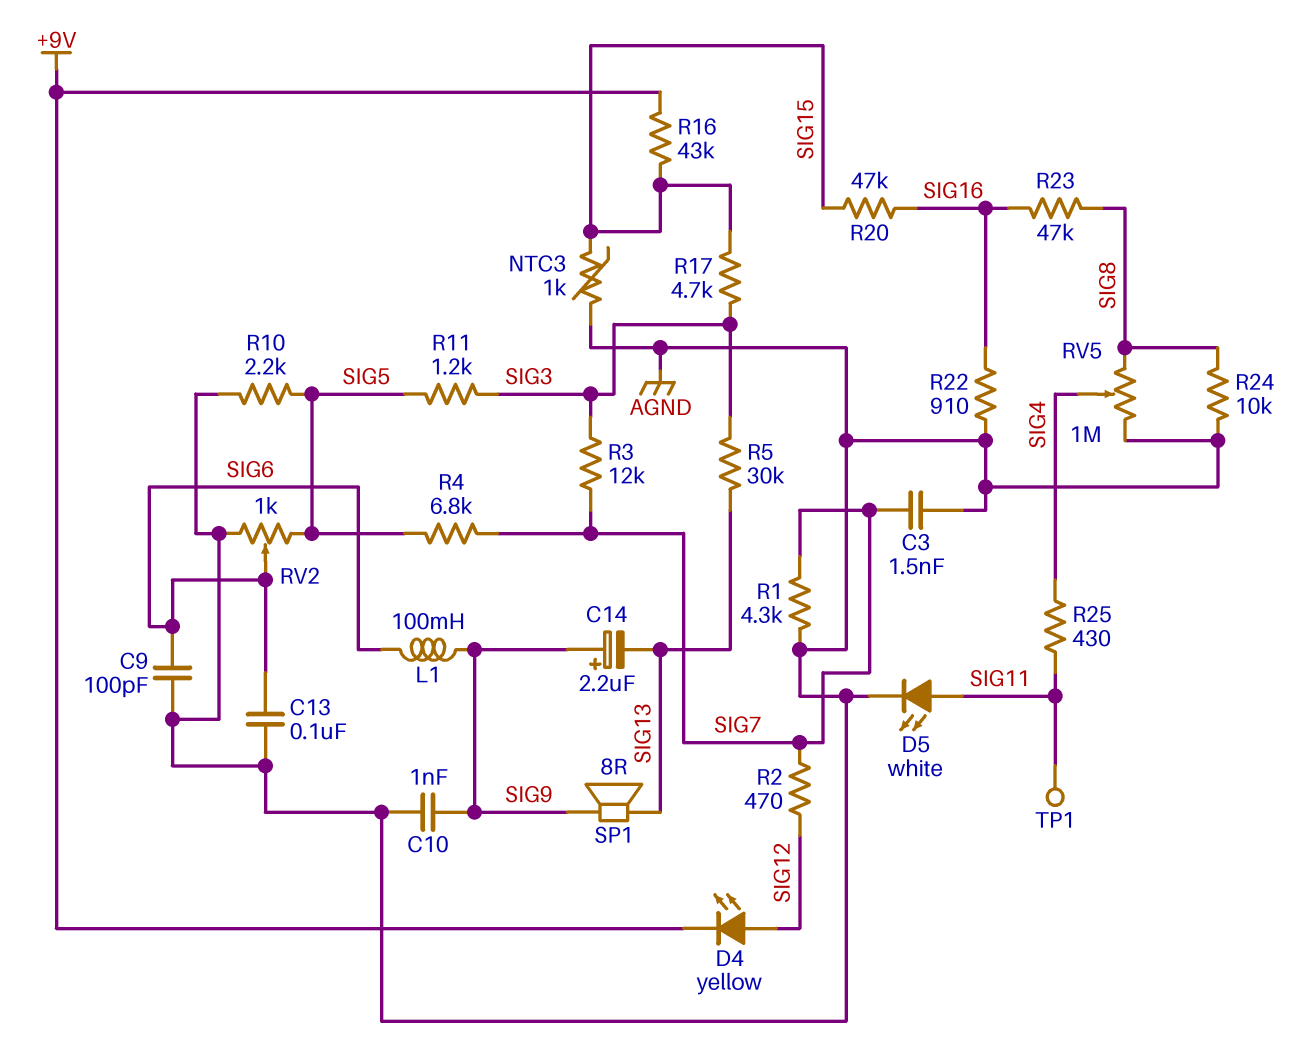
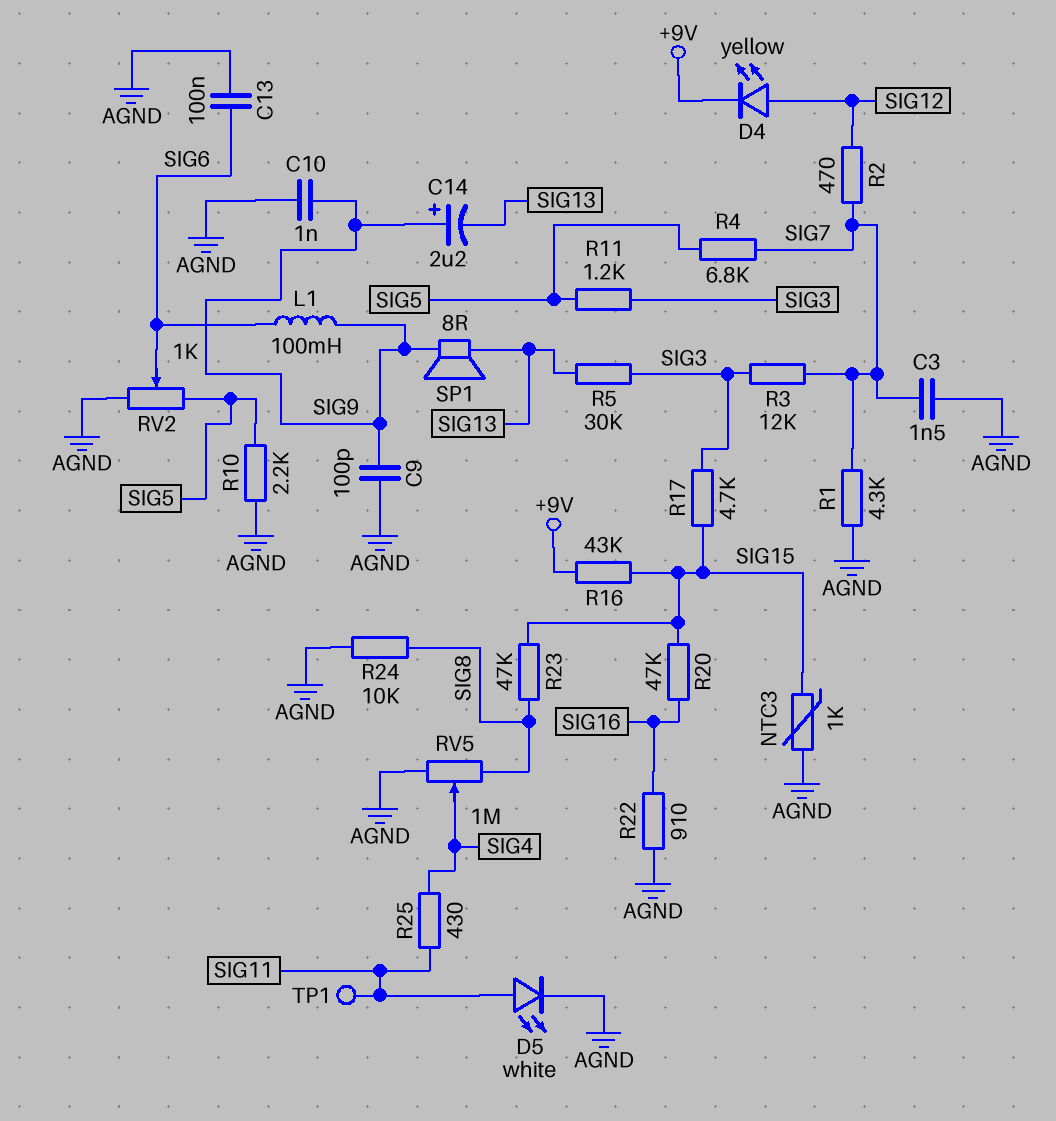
C9: 100pF (AGND, SIG6) -> 100pF (AGND, SIG9)
R23: 47k (SIG8, SIG16) -> 47k (SIG8, SIG15)

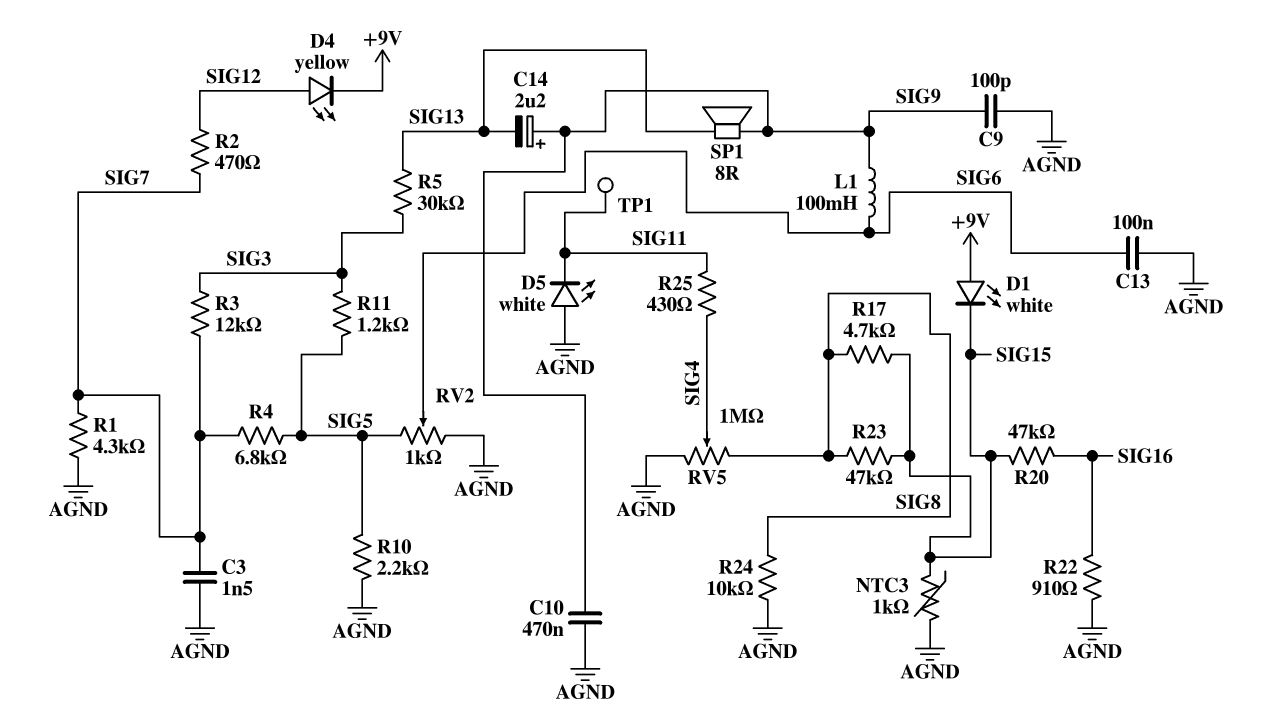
C10: 1nF (AGND, SIG9) -> 470nF (AGND, SIG9)
D1: none -> LED white (A +9V, K SIG15)
D5: LED white (A SIG11, K AGND) -> LED white (A AGND, K SIG11)
R16: 43k (+9V, SIG15) -> none
R17: 4.7k (SIG3, SIG15) -> 4.7k (SIG8, SIG15)

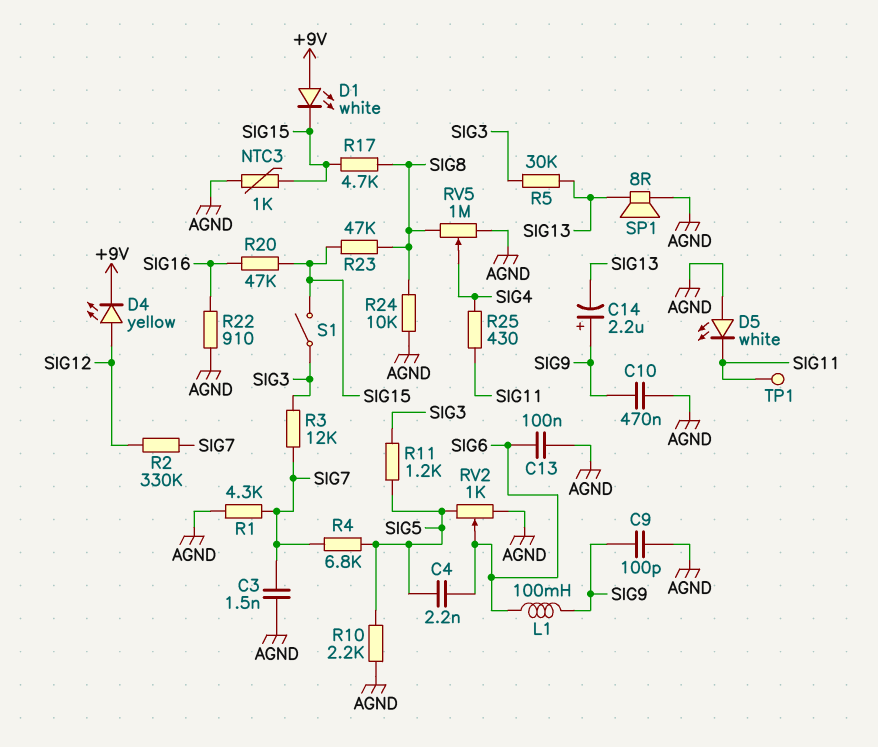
C4: none -> 2.2nF (SIG5, SIG6)
R2: 470 (SIG7, SIG12) -> 330k (SIG7, SIG12)
S1: none -> switch (SIG3, SIG15)
SP1: speaker 8R (SIG9, SIG13) -> speaker 8R (AGND, SIG13)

───

→ Exercise directions:
The data above should be returned in full, exactly as written, apart from its images.

→ Exercise output:
C9: 100pF (AGND, SIG6) -> 100pF (AGND, SIG9)
R23: 47k (SIG8, SIG16) -> 47k (SIG8, SIG15)

C10: 1nF (AGND, SIG9) -> 470nF (AGND, SIG9)
D1: none -> LED white (A +9V, K SIG15)
D5: LED white (A SIG11, K AGND) -> LED white (A AGND, K SIG11)
R16: 43k (+9V, SIG15) -> none
R17: 4.7k (SIG3, SIG15) -> 4.7k (SIG8, SIG15)

C4: none -> 2.2nF (SIG5, SIG6)
R2: 470 (SIG7, SIG12) -> 330k (SIG7, SIG12)
S1: none -> switch (SIG3, SIG15)
SP1: speaker 8R (SIG9, SIG13) -> speaker 8R (AGND, SIG13)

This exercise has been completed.